▶ **Required action**:
Check each line below for "slope" and give the count of those that have it, nothing else.

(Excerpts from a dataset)
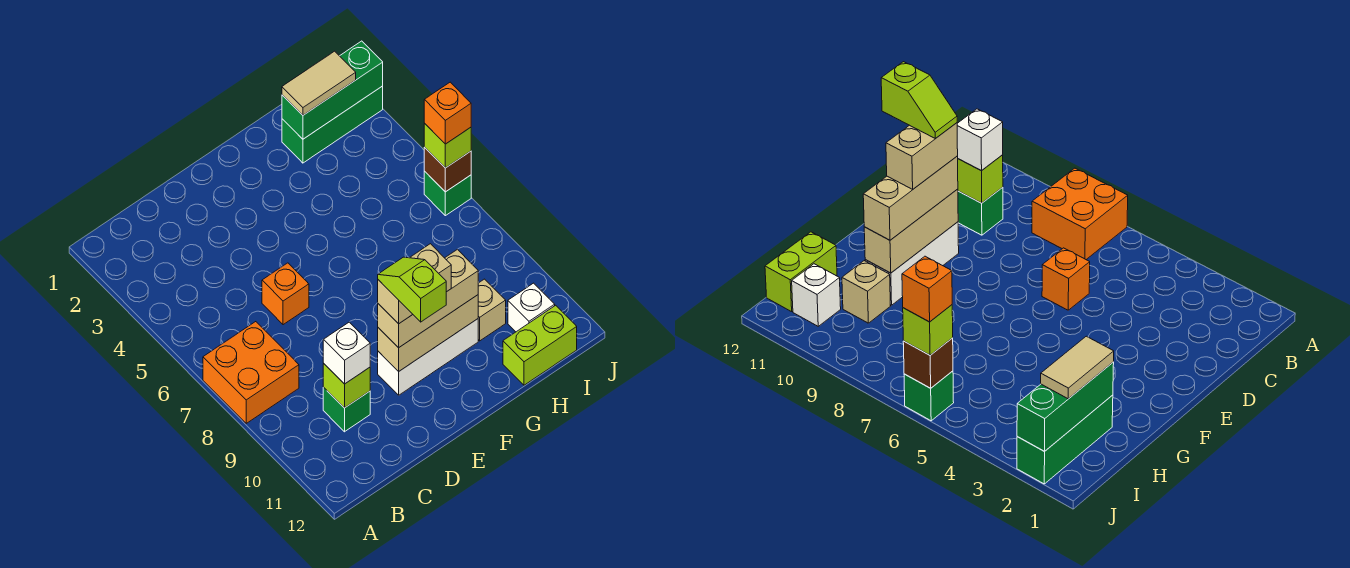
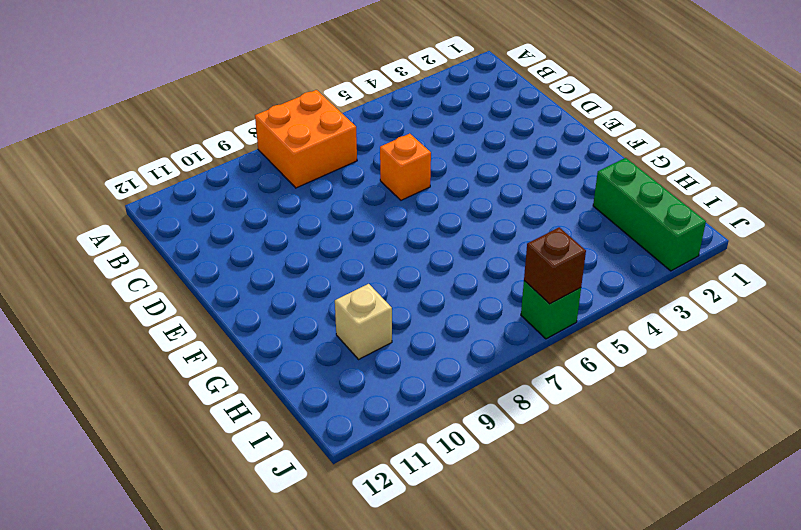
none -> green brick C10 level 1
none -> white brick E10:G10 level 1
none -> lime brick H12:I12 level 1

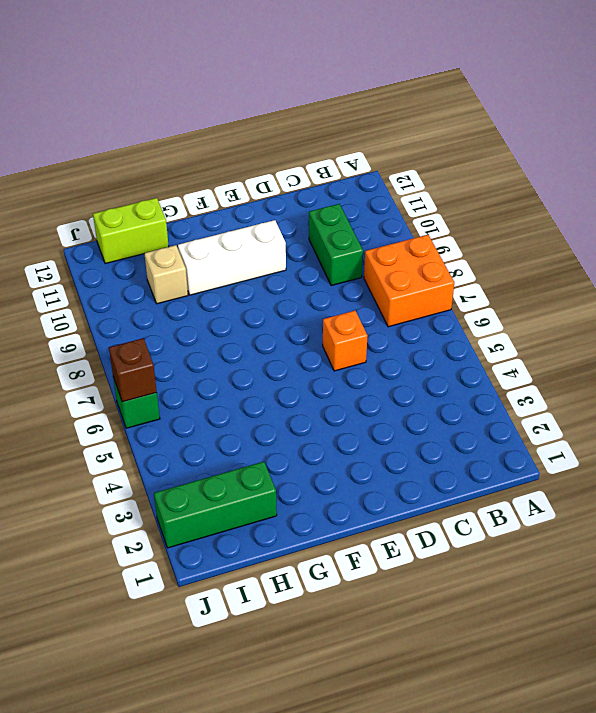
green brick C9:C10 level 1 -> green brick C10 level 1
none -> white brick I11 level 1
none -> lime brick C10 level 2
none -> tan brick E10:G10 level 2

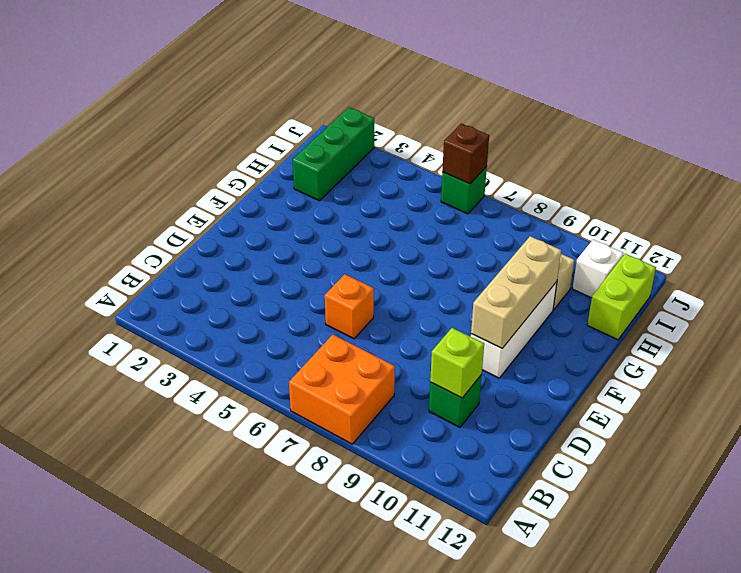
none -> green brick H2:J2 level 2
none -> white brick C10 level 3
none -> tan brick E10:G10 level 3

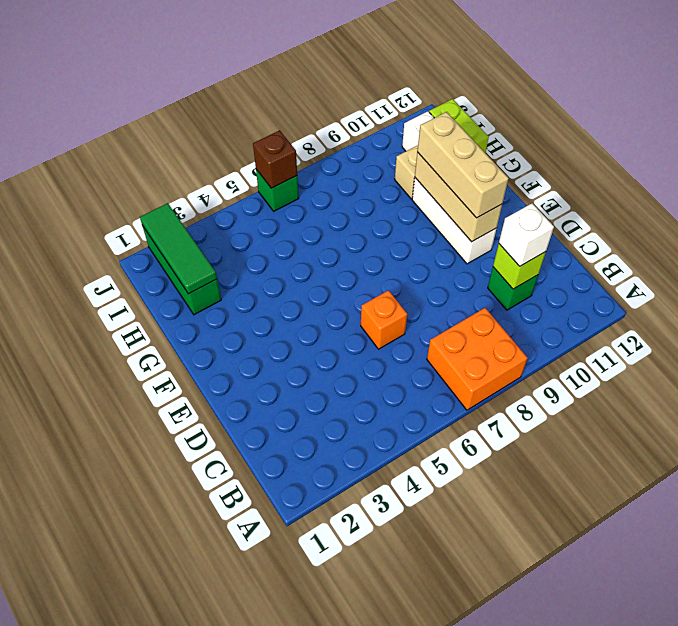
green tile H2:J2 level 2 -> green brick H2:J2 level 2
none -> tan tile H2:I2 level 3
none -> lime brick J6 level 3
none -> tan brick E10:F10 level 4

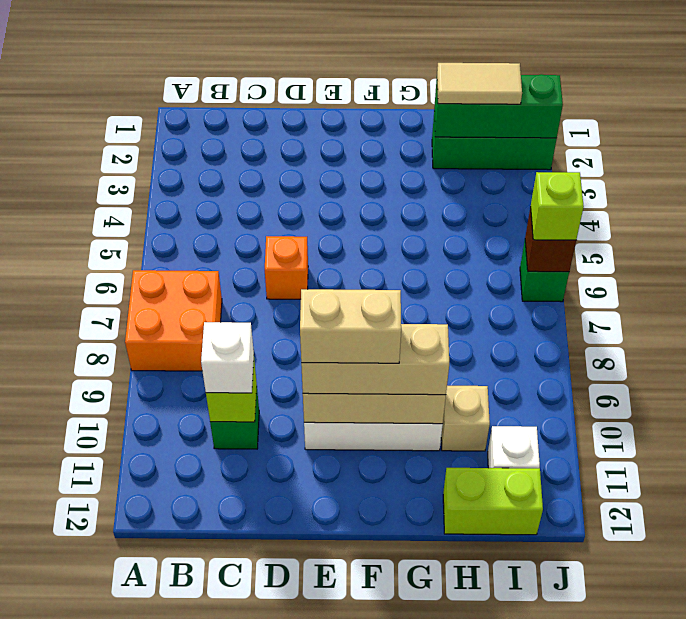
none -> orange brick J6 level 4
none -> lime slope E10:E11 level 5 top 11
* * *
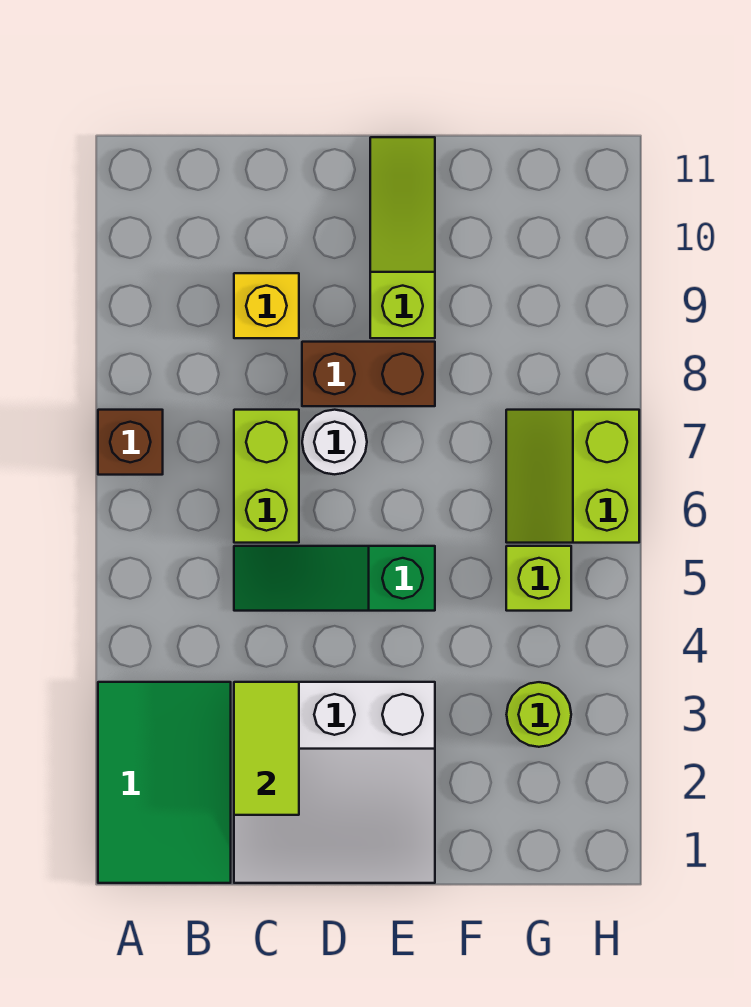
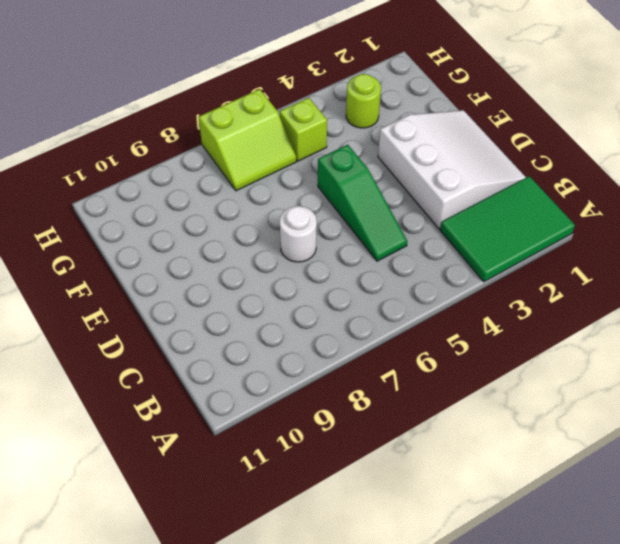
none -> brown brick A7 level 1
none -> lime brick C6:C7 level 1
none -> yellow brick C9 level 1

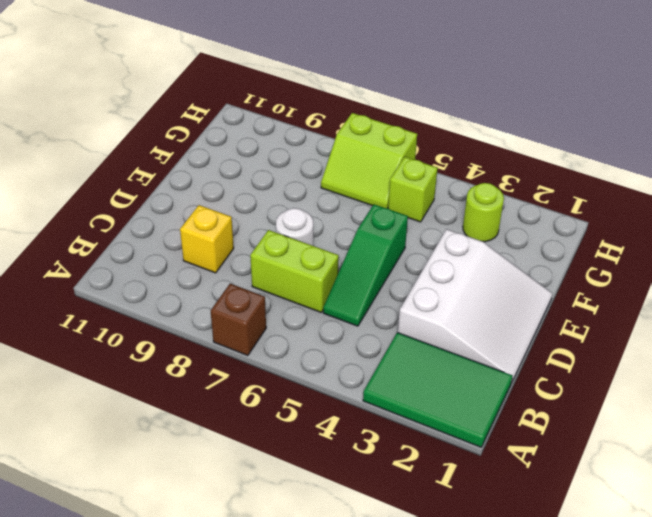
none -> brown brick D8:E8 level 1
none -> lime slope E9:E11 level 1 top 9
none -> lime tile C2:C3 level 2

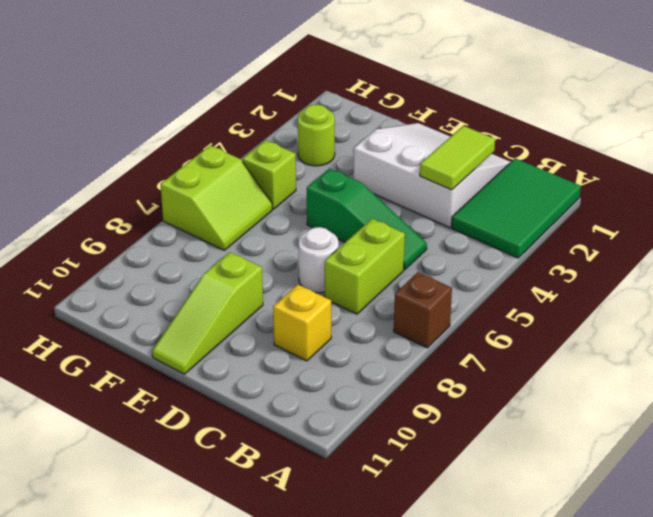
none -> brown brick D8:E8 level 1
==
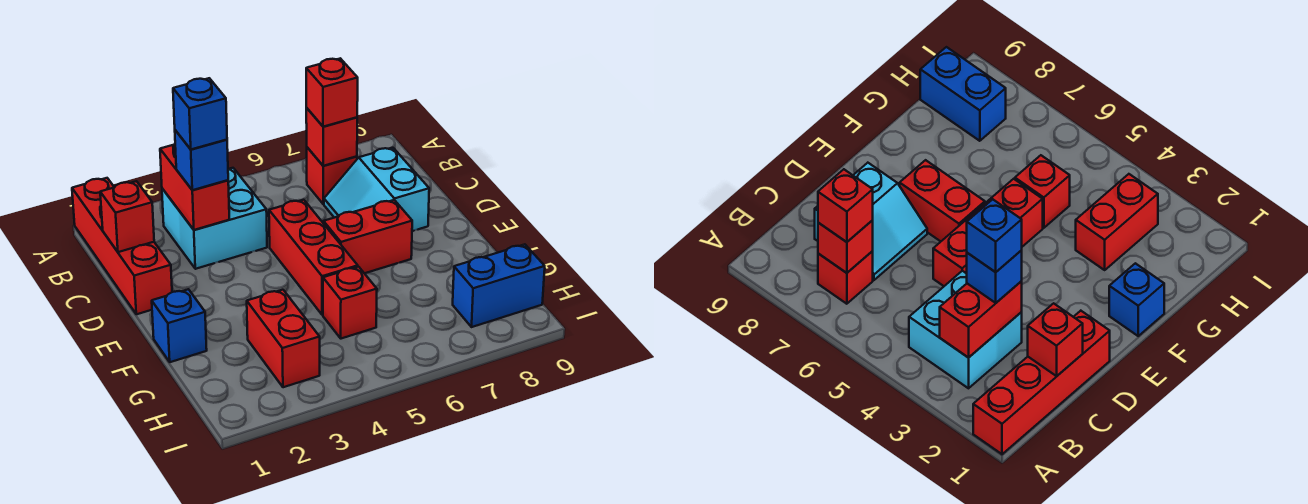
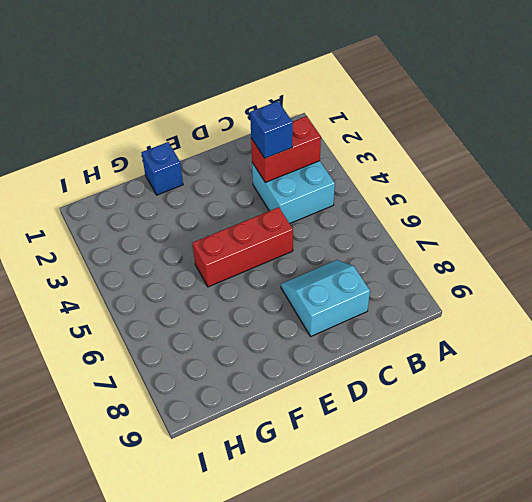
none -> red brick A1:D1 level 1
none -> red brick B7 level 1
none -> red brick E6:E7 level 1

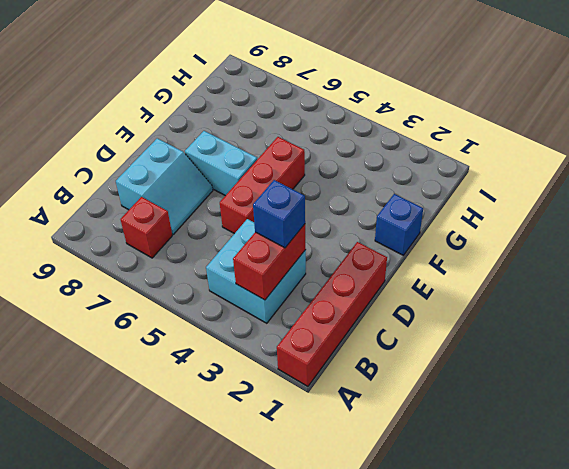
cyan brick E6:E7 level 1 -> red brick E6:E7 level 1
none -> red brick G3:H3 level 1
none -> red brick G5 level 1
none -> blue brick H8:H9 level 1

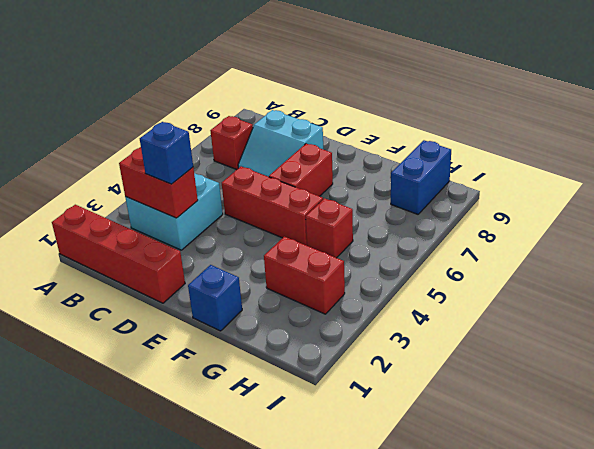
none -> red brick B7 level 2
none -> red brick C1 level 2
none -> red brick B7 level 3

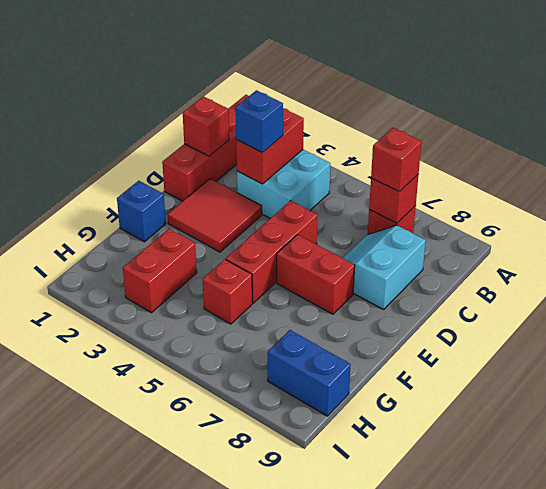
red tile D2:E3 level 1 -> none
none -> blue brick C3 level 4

▶ **Your response**:
2